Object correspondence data
Start of Block

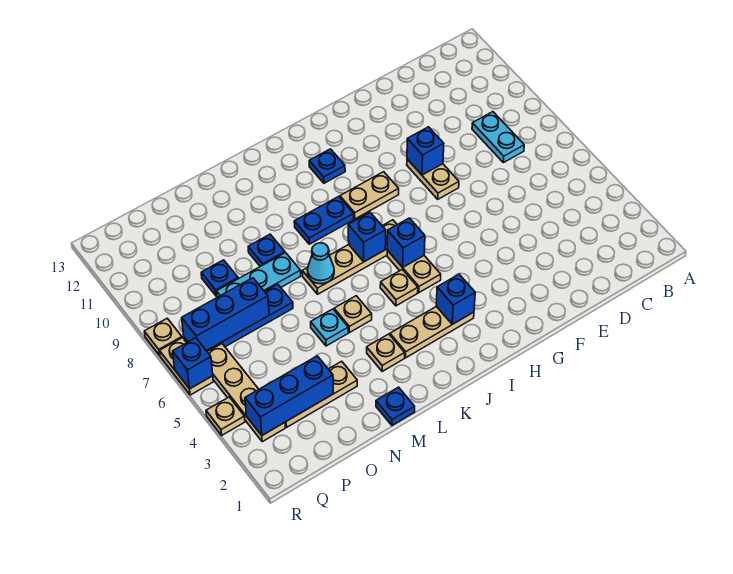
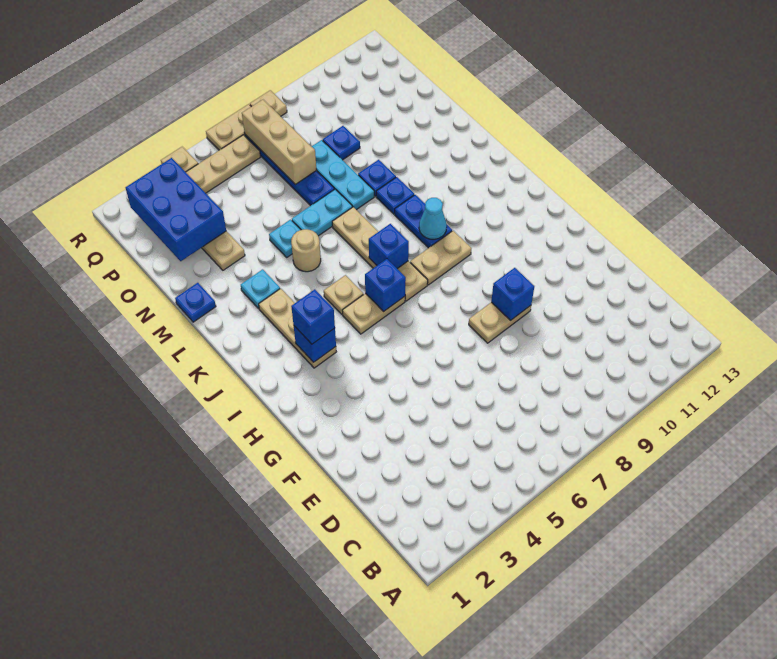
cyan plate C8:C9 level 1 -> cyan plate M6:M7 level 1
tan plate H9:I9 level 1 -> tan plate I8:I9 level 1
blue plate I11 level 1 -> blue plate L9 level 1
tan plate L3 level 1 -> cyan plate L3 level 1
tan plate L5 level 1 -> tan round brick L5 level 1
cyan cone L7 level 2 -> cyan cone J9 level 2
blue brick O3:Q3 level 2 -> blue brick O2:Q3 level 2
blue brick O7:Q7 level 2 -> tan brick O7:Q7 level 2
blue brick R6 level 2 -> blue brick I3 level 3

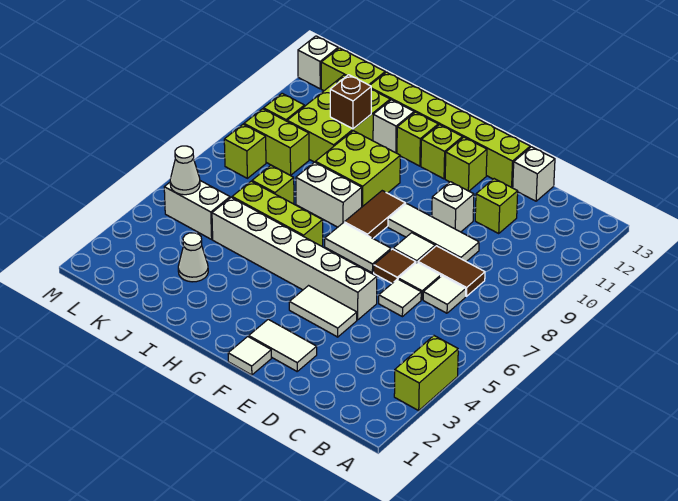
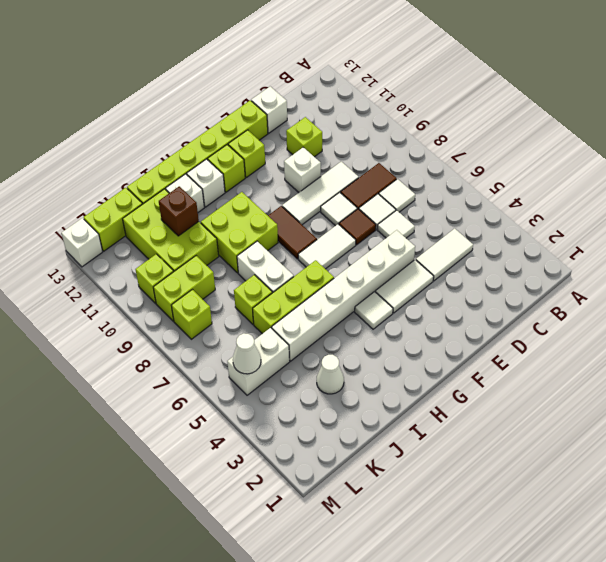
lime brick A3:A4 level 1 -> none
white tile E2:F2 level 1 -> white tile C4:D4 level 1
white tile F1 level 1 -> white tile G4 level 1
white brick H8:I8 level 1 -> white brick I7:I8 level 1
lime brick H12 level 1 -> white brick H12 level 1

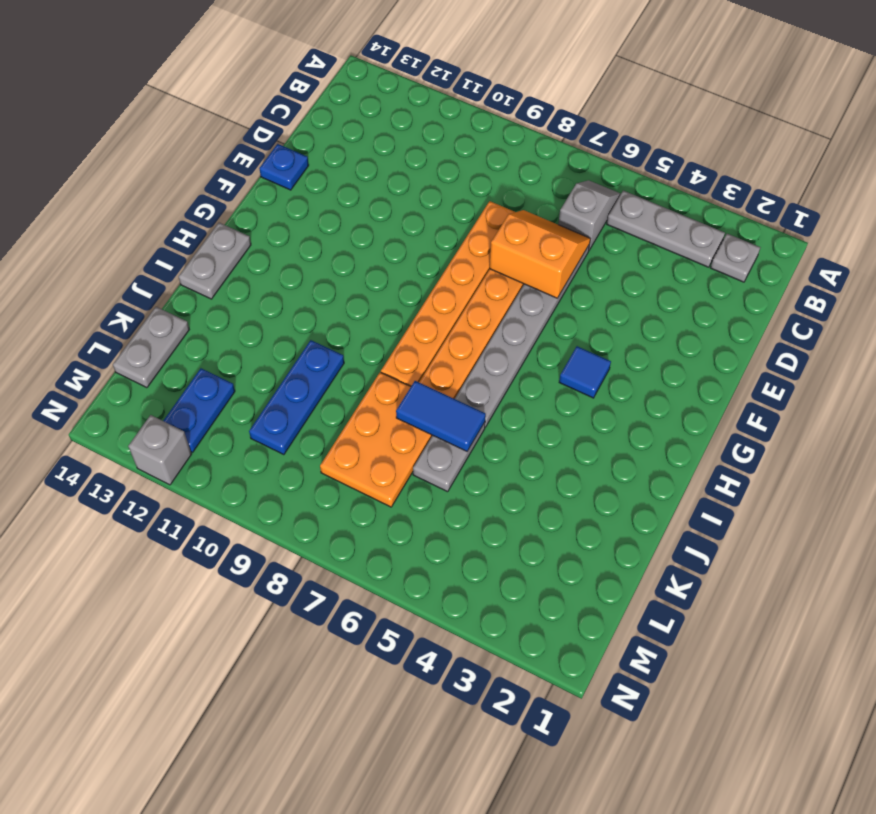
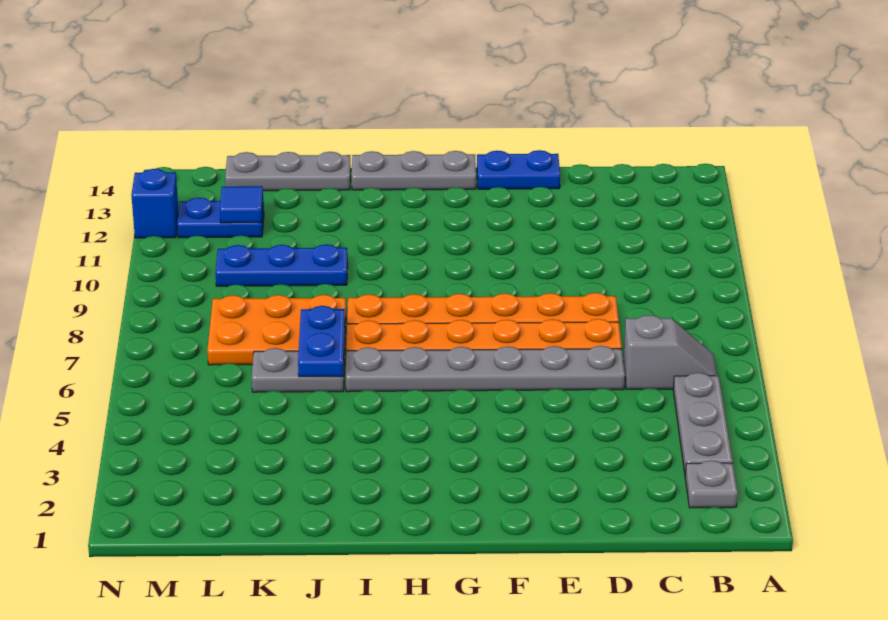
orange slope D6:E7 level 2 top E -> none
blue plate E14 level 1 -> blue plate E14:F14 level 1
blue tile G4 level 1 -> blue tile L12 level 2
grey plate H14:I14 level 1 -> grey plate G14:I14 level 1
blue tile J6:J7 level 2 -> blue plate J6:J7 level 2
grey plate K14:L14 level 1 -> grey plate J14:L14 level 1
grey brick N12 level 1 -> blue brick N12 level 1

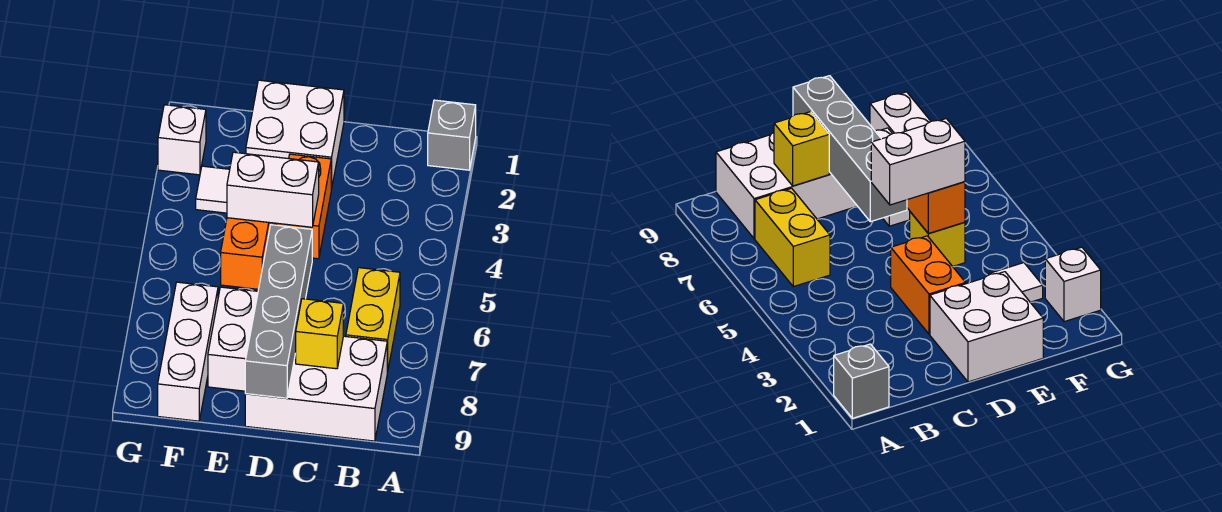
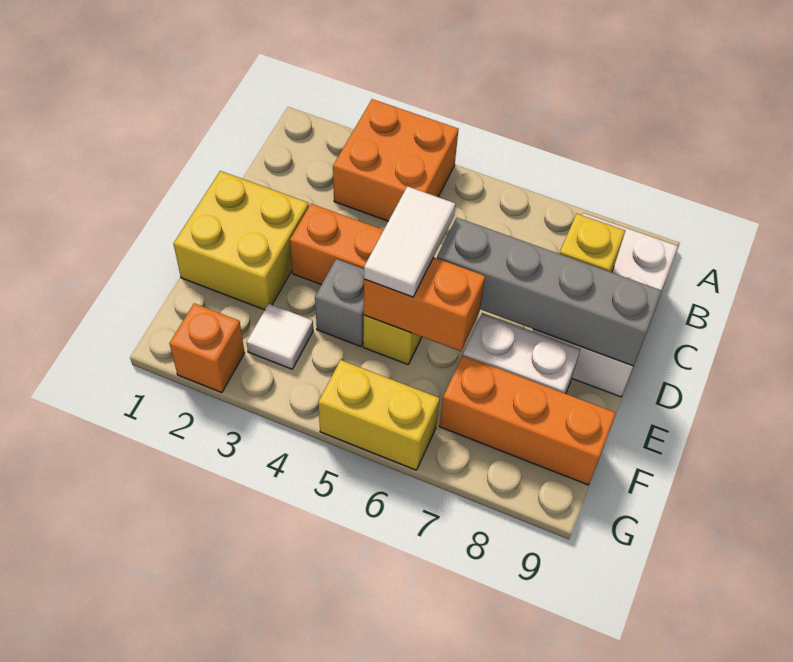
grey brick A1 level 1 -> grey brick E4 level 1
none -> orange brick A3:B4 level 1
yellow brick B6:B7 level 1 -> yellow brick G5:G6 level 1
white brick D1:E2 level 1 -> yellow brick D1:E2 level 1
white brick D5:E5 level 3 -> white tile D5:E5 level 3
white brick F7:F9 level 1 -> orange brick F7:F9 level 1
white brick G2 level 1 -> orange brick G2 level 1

End of Block

__Exercise directions__:
The answer must be the full set of records, repeated exactly, with no pictures.

__Solution to this exercise__:
cyan plate C8:C9 level 1 -> cyan plate M6:M7 level 1
tan plate H9:I9 level 1 -> tan plate I8:I9 level 1
blue plate I11 level 1 -> blue plate L9 level 1
tan plate L3 level 1 -> cyan plate L3 level 1
tan plate L5 level 1 -> tan round brick L5 level 1
cyan cone L7 level 2 -> cyan cone J9 level 2
blue brick O3:Q3 level 2 -> blue brick O2:Q3 level 2
blue brick O7:Q7 level 2 -> tan brick O7:Q7 level 2
blue brick R6 level 2 -> blue brick I3 level 3

lime brick A3:A4 level 1 -> none
white tile E2:F2 level 1 -> white tile C4:D4 level 1
white tile F1 level 1 -> white tile G4 level 1
white brick H8:I8 level 1 -> white brick I7:I8 level 1
lime brick H12 level 1 -> white brick H12 level 1

orange slope D6:E7 level 2 top E -> none
blue plate E14 level 1 -> blue plate E14:F14 level 1
blue tile G4 level 1 -> blue tile L12 level 2
grey plate H14:I14 level 1 -> grey plate G14:I14 level 1
blue tile J6:J7 level 2 -> blue plate J6:J7 level 2
grey plate K14:L14 level 1 -> grey plate J14:L14 level 1
grey brick N12 level 1 -> blue brick N12 level 1

grey brick A1 level 1 -> grey brick E4 level 1
none -> orange brick A3:B4 level 1
yellow brick B6:B7 level 1 -> yellow brick G5:G6 level 1
white brick D1:E2 level 1 -> yellow brick D1:E2 level 1
white brick D5:E5 level 3 -> white tile D5:E5 level 3
white brick F7:F9 level 1 -> orange brick F7:F9 level 1
white brick G2 level 1 -> orange brick G2 level 1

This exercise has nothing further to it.